From the material below, list every line containing "degrees".
START ENTRIES SUPPLIED
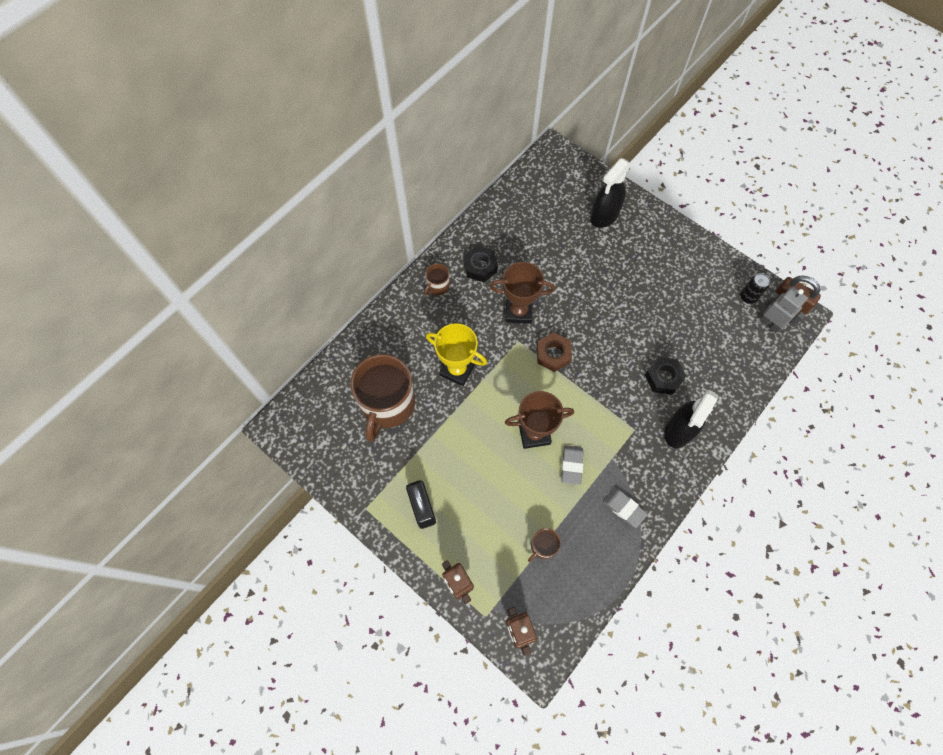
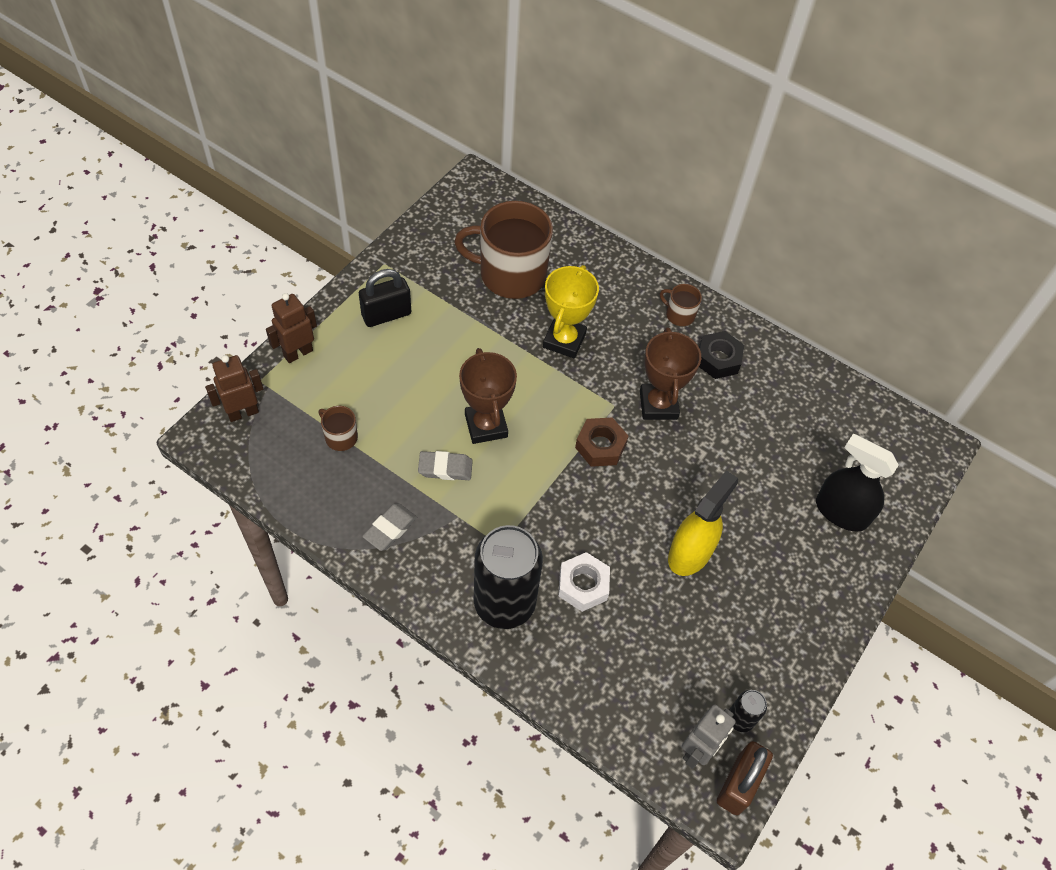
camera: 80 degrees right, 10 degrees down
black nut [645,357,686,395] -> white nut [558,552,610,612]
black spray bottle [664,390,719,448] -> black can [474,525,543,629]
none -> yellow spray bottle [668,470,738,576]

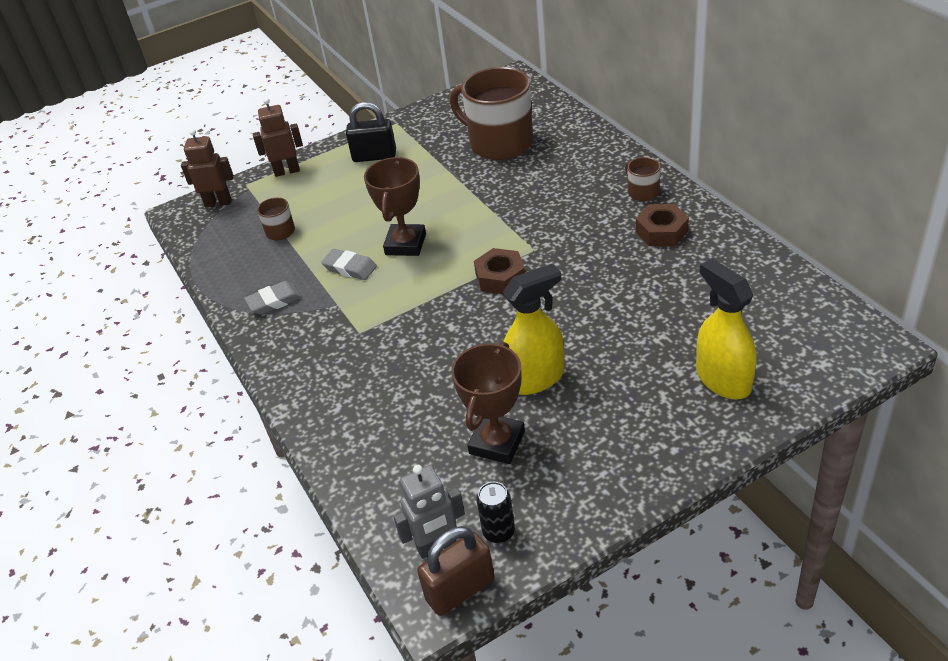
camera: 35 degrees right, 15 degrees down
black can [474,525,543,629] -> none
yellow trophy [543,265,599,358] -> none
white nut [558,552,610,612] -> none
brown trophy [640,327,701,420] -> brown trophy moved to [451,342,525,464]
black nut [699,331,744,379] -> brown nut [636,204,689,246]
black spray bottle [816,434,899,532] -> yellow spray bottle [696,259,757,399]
END ENTRIES SUPPLIED
START ENTRIES SUPPLIED
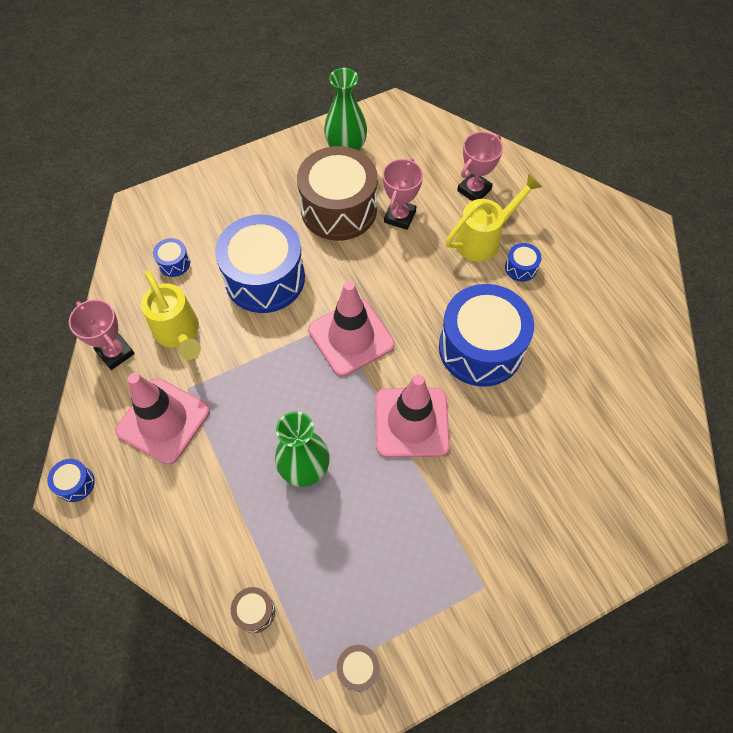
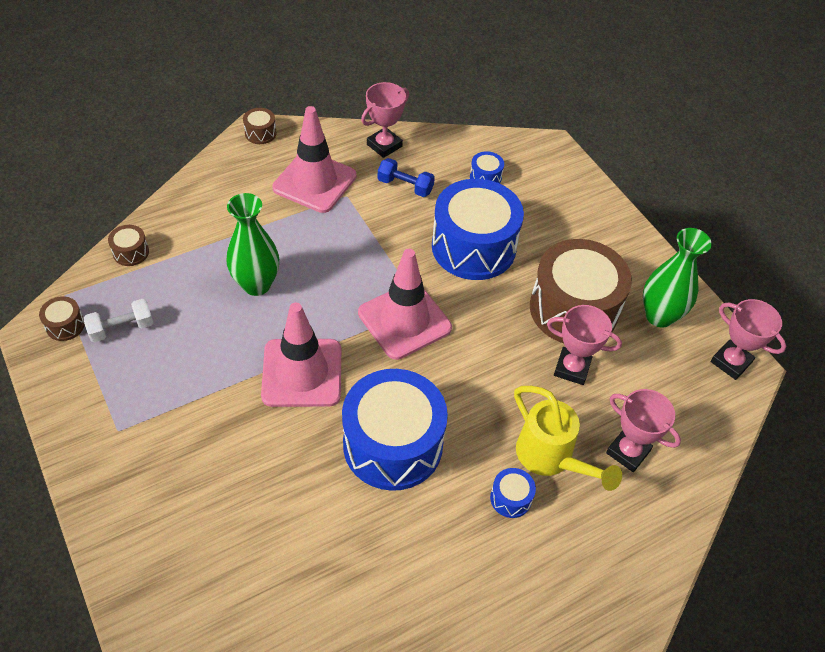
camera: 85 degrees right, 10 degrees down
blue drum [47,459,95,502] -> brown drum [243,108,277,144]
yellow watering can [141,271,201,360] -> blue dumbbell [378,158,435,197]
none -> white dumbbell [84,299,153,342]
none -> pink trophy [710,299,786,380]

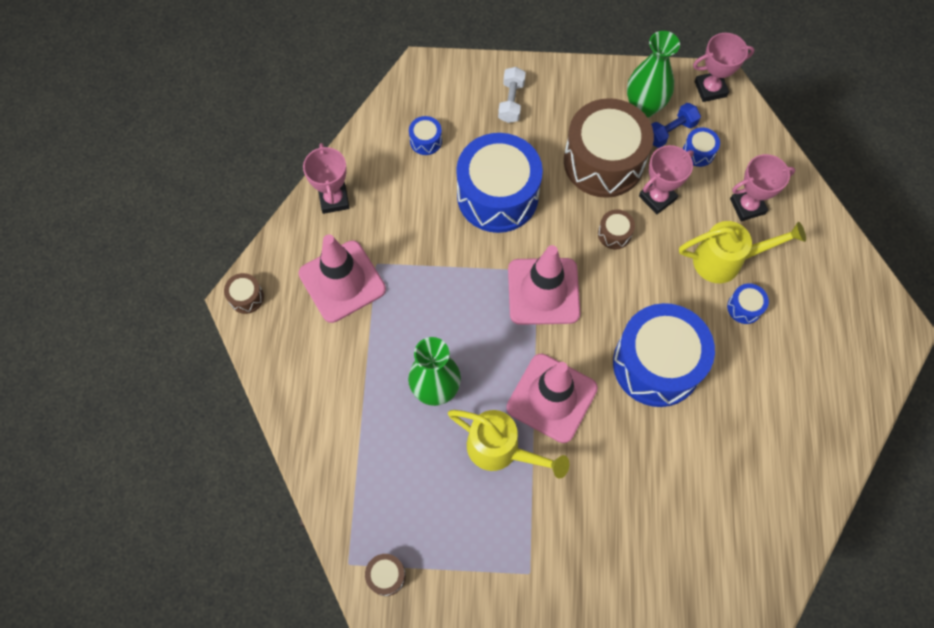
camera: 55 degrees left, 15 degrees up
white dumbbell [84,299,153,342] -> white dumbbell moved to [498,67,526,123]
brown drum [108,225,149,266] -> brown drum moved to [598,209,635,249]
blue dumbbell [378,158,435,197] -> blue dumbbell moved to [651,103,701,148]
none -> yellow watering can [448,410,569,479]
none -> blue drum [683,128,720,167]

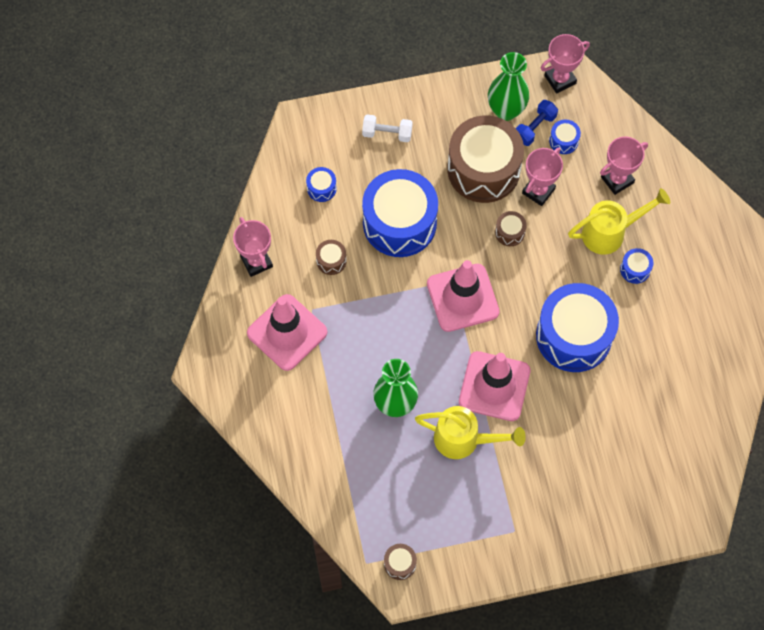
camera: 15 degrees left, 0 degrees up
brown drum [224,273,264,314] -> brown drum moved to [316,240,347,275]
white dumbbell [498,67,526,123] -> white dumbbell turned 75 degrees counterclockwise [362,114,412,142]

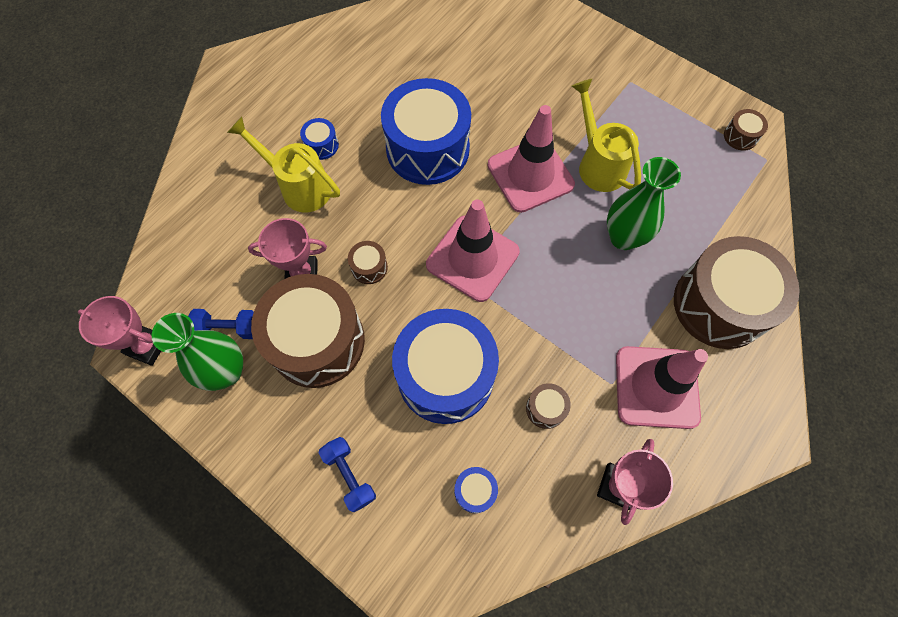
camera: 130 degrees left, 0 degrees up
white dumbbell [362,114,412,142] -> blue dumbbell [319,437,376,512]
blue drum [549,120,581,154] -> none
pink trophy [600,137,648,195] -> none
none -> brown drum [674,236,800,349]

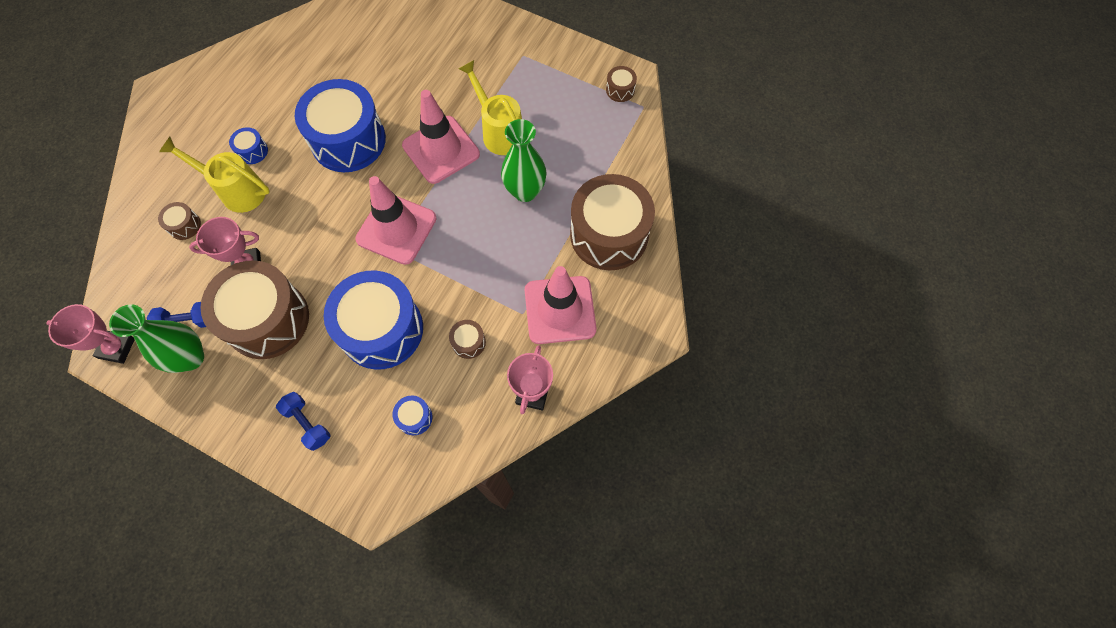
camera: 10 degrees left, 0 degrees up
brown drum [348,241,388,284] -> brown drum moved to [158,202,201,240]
END ENTRIES SUPPLIED
**ANSWER FOR THIS EXERCISE:**
camera: 80 degrees right, 10 degrees down
camera: 35 degrees right, 15 degrees down
camera: 85 degrees right, 10 degrees down
camera: 55 degrees left, 15 degrees up
camera: 15 degrees left, 0 degrees up
white dumbbell [498,67,526,123] -> white dumbbell turned 75 degrees counterclockwise [362,114,412,142]
camera: 130 degrees left, 0 degrees up
camera: 10 degrees left, 0 degrees up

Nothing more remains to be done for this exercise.